◆ **PROMPT**: Shift every coordinate in the answers by adding 85 to each number, then write out all lines of the records below again, requests included. Leave the pictures out.

◆ **STORED ROWS**:
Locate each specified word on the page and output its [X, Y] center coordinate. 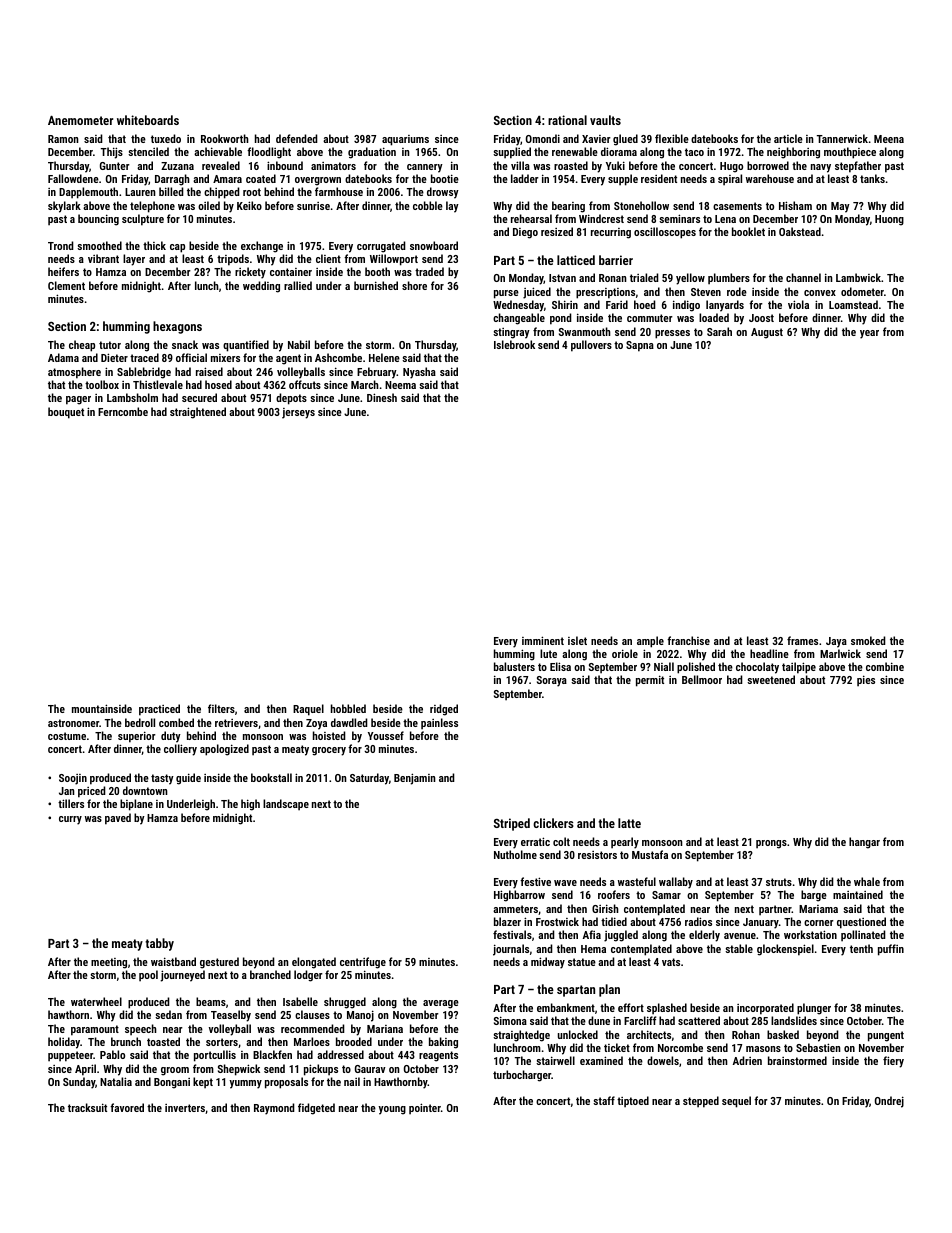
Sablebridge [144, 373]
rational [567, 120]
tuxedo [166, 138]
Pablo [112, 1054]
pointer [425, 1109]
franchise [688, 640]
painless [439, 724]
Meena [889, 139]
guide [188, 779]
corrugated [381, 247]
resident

◆ **ANSWER TO THE EXERCISE**:
Locate each specified word on the page and output its [X, Y] center coordinate. 
Sablebridge [229, 458]
rational [652, 205]
tuxedo [251, 223]
Pablo [197, 1139]
pointer [510, 1194]
franchise [773, 725]
painless [524, 809]
Meena [974, 224]
guide [273, 864]
corrugated [466, 332]
resident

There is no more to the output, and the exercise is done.